--- Data shown ---

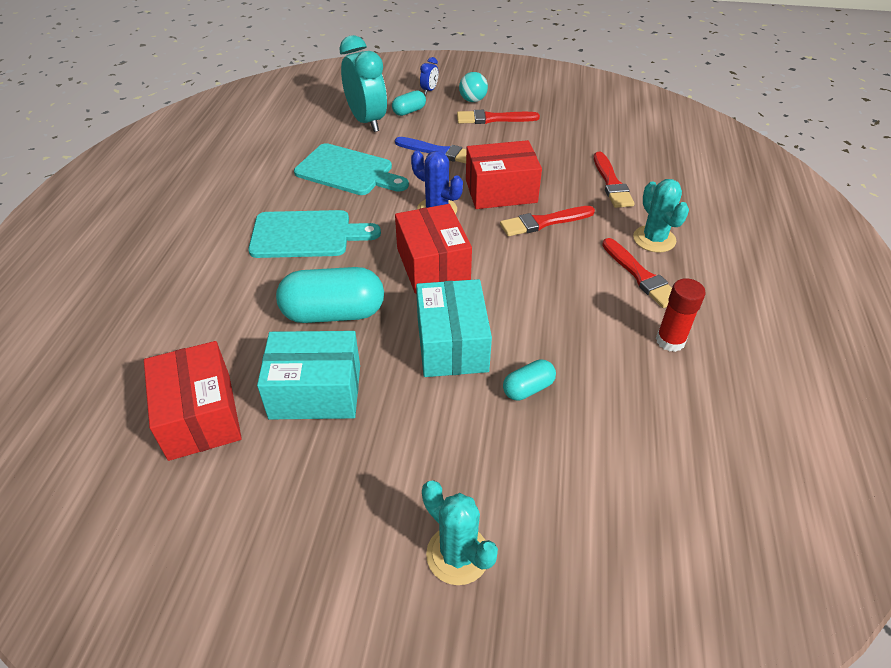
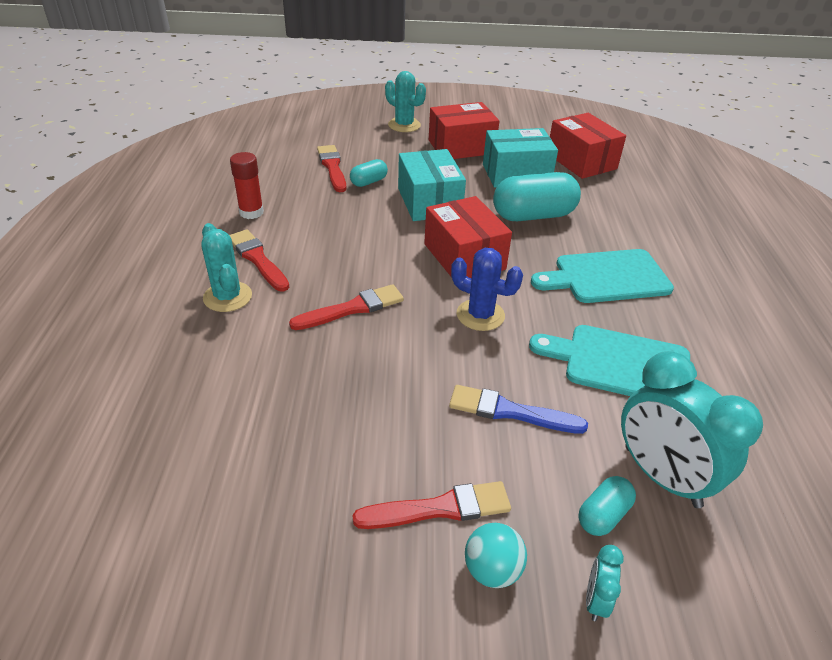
camera: 170 degrees right, 5 degrees down
(429, 90) = (595, 600): blue clock -> turquoise clock
(501, 191) = (407, 348): red box -> red box (461, 147)
(611, 183) = (254, 373): red brush -> red brush (332, 167)

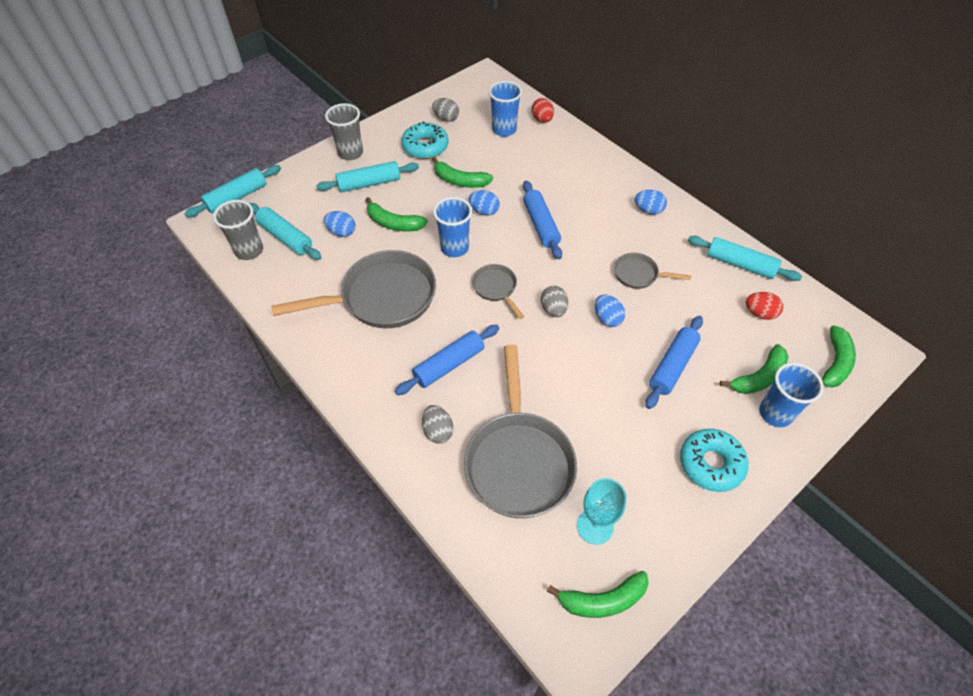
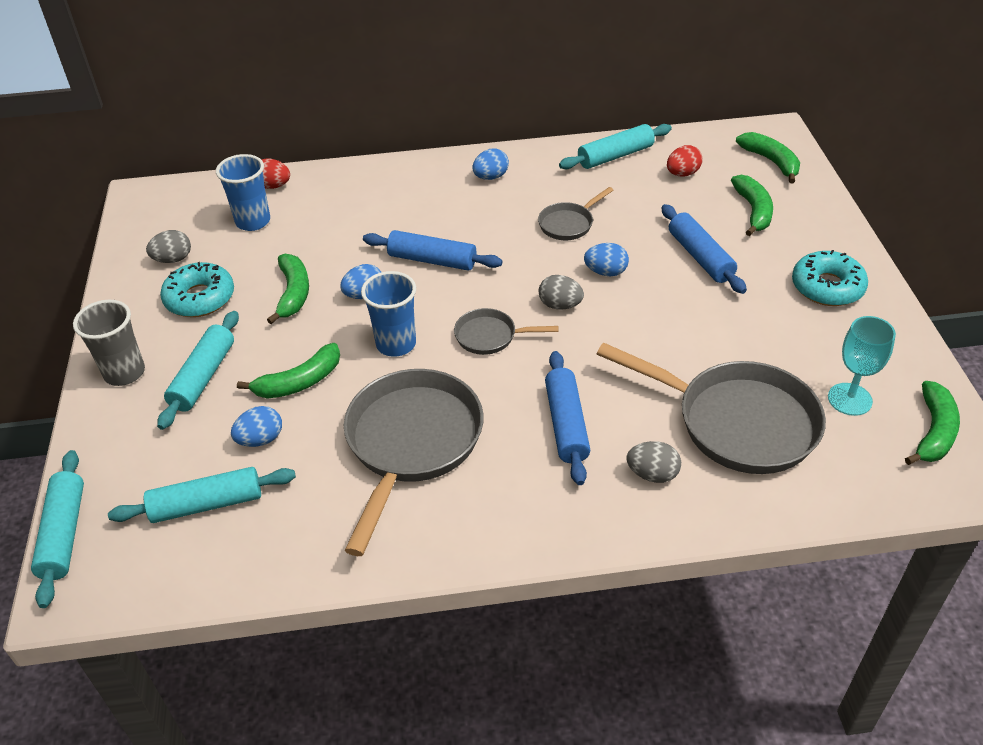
camera: 55 degrees left, 10 degrees down
(249, 251) = (189, 557): grey cup -> none
(460, 181) = (293, 293): green banana -> green banana turned 60 degrees counterclockwise
(775, 413) = (799, 221): blue cup -> none

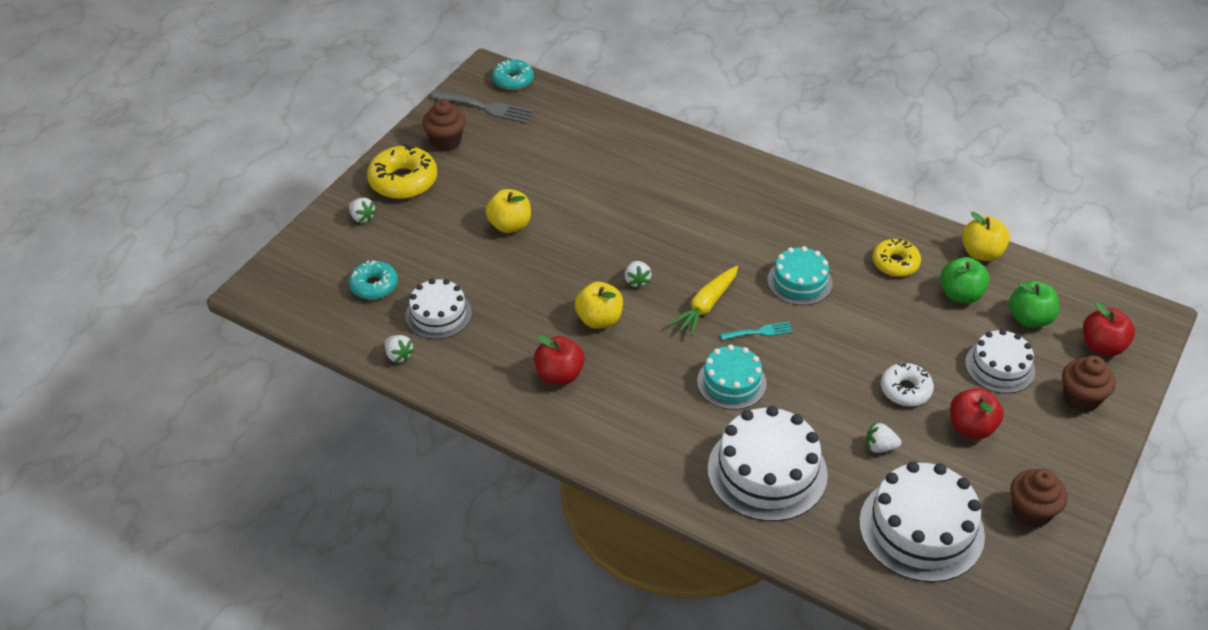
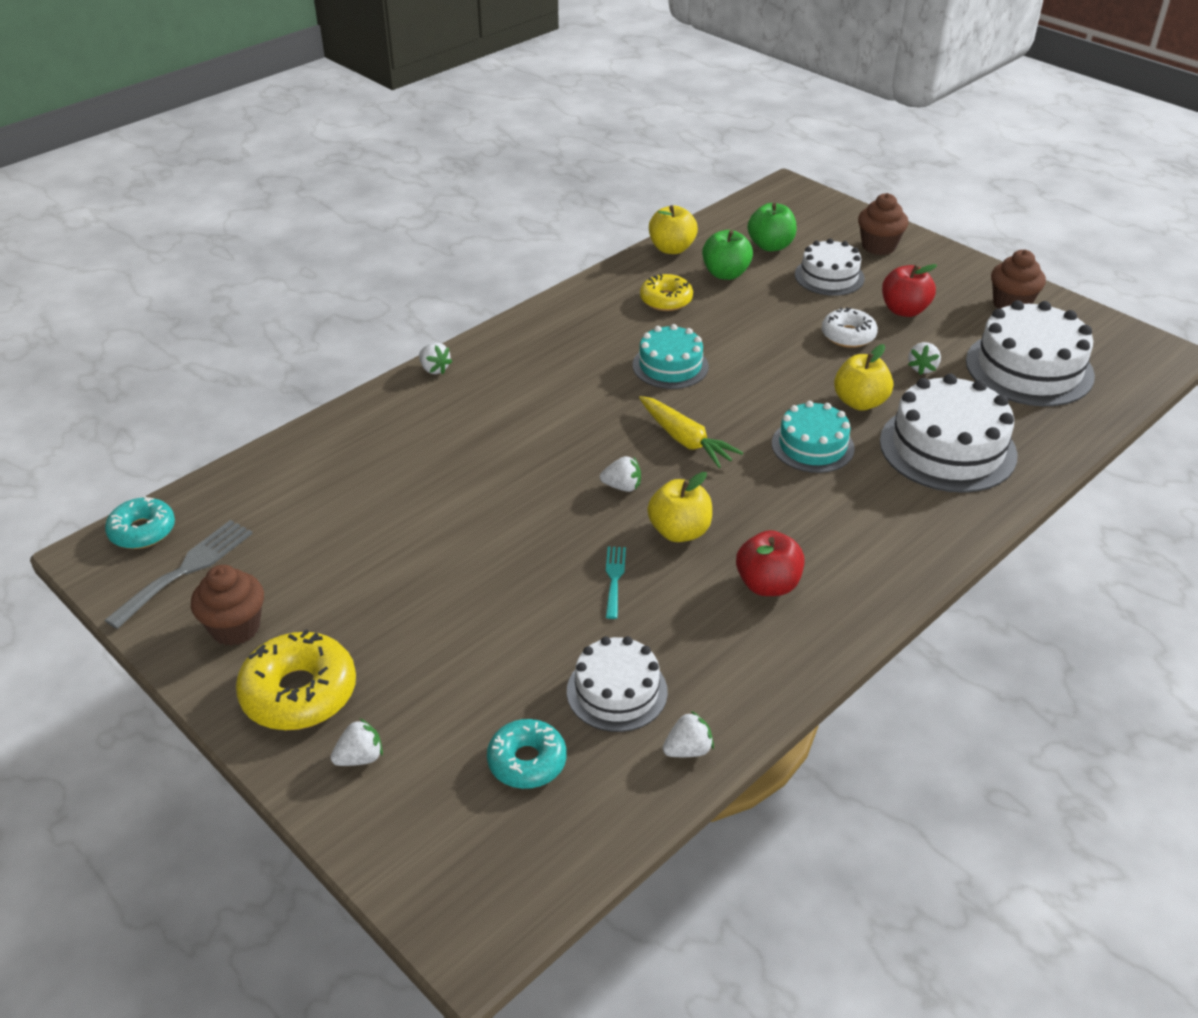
camera: 75 degrees left, 5 degrees down
(510, 225) = (463, 586): yellow apple -> yellow apple (860, 402)
(731, 156) = (434, 369): none -> white strawberry
(759, 332) = (739, 410): turquoise fork -> turquoise fork (614, 578)
(1102, 346) = (816, 220): red apple -> none

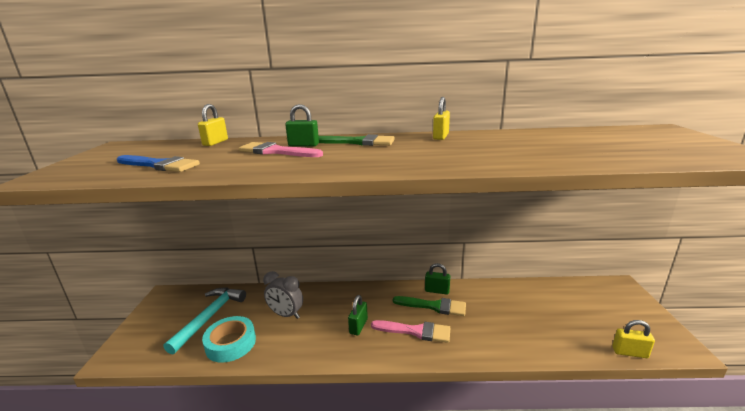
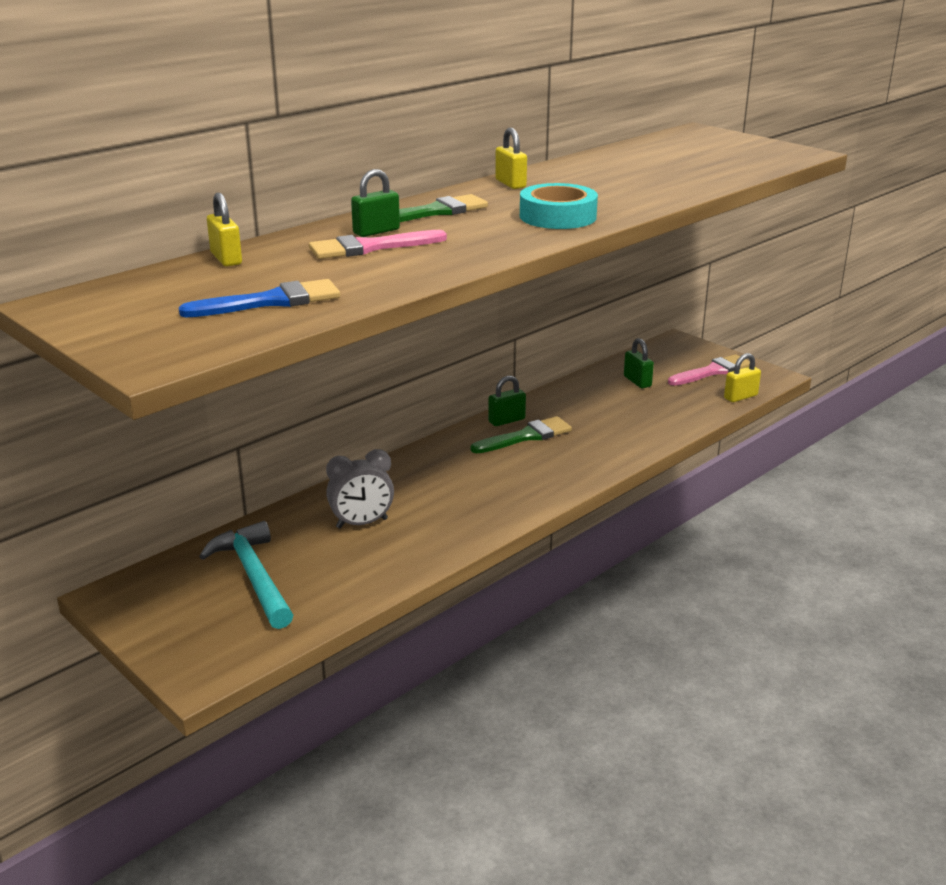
camera: 45 degrees left, 5 degrees up
(231, 343) = (344, 580): turquoise tape -> turquoise tape (558, 216)
(358, 326) = (473, 491): green padlock -> green padlock (637, 381)
(416, 331) = (542, 466): pink brush -> pink brush (713, 371)

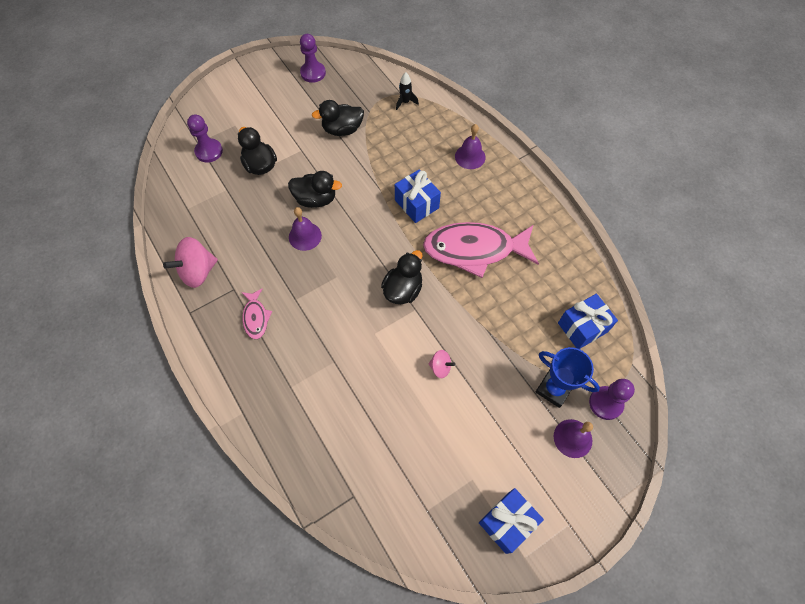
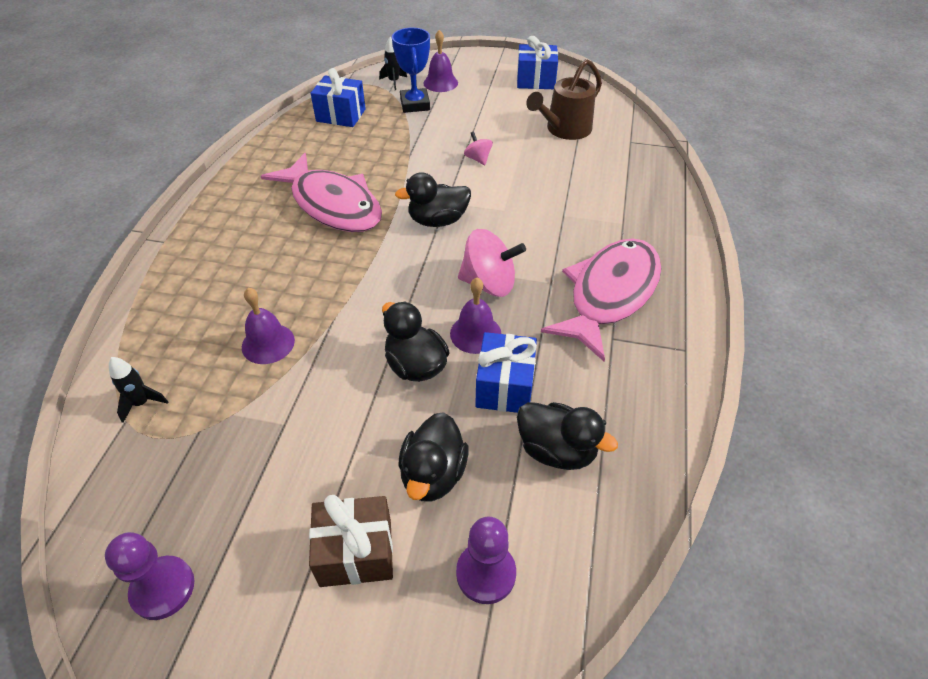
camera: 135 degrees left, 15 degrees down
(198, 272) = (643, 388): pink spinning top -> pink spinning top (489, 283)
(256, 317) = (609, 294): pink fish -> pink fish, size x2.16
(261, 124) = (356, 552): none -> brown gift
(342, 129) = (266, 433): black duck -> black duck (556, 450)
(415, 464) = (565, 129): none -> brown watering can
(416, 204) = (320, 276): blue gift -> blue gift (504, 386)
(470, 157) = (198, 278): purple bell -> purple bell (268, 343)
(605, 403) = (394, 82): purple pawn -> black rocket

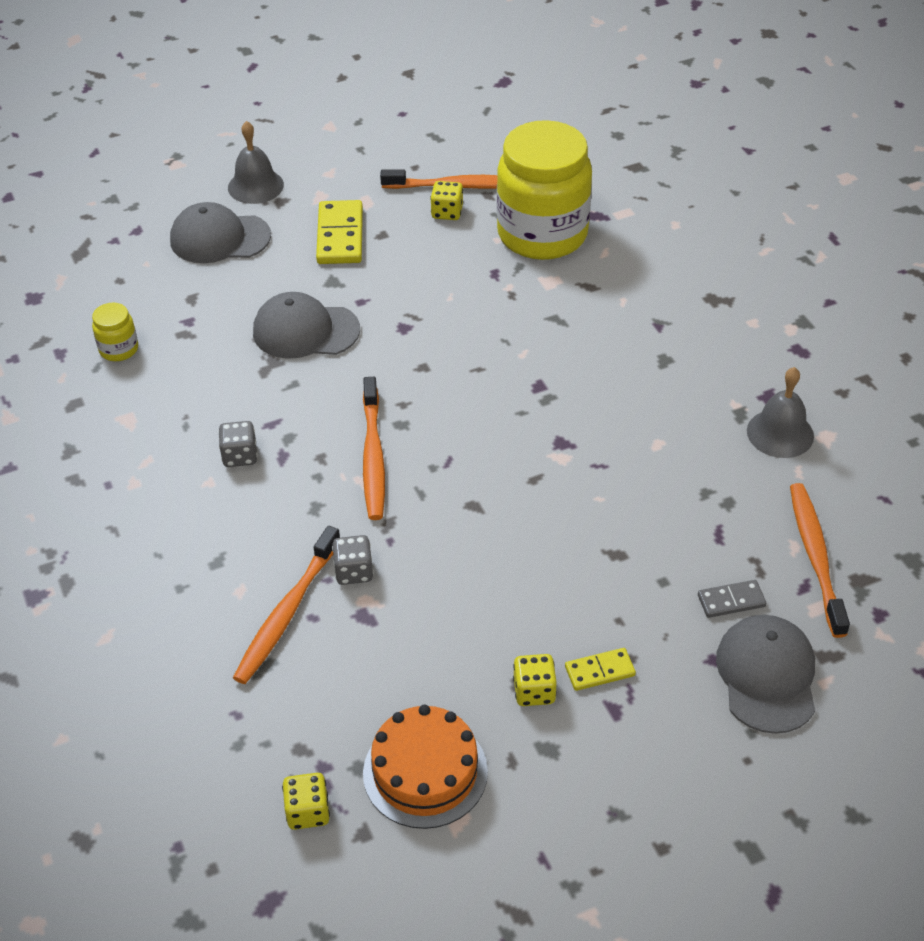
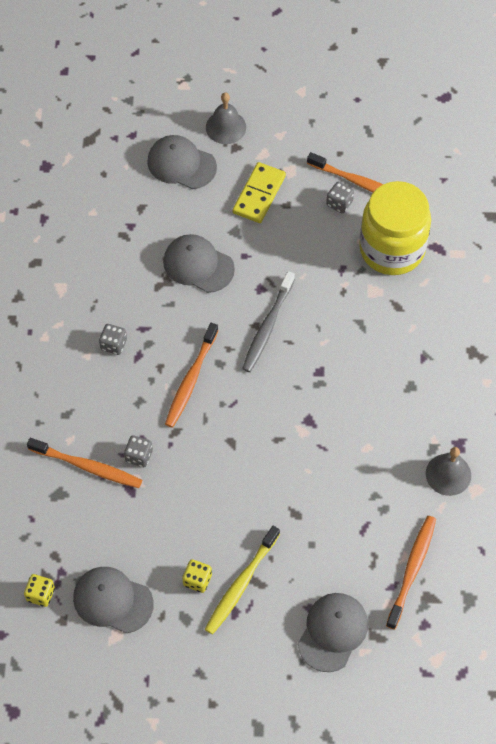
camera: 25 degrees right, 15 degrees up
(119, 349) = (79, 231): yellow jar -> none
(286, 613) = (88, 467): orange toothbrush -> orange toothbrush turned 120 degrees counterclockwise
(425, 772) = (112, 600): orange cake -> grey cap
(439, 363) = (267, 327): none -> grey toothbrush
(447, 212) = (339, 203): yellow dice -> grey dice
(599, 671) = (240, 585): yellow domino -> yellow toothbrush
(731, 601) = (343, 575): grey domino -> none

---

[What you need to do]:
In the records above, find the line with "(470, 157) = (198, 278): purple" and the line with "(286, 613) = (88, 467): orange"; please transcribe exactly those two lines and all lines between them, omitting any picture.

[Reply]:
(470, 157) = (198, 278): purple bell -> purple bell (268, 343)
(605, 403) = (394, 82): purple pawn -> black rocket

camera: 25 degrees right, 15 degrees up
(119, 349) = (79, 231): yellow jar -> none
(286, 613) = (88, 467): orange toothbrush -> orange toothbrush turned 120 degrees counterclockwise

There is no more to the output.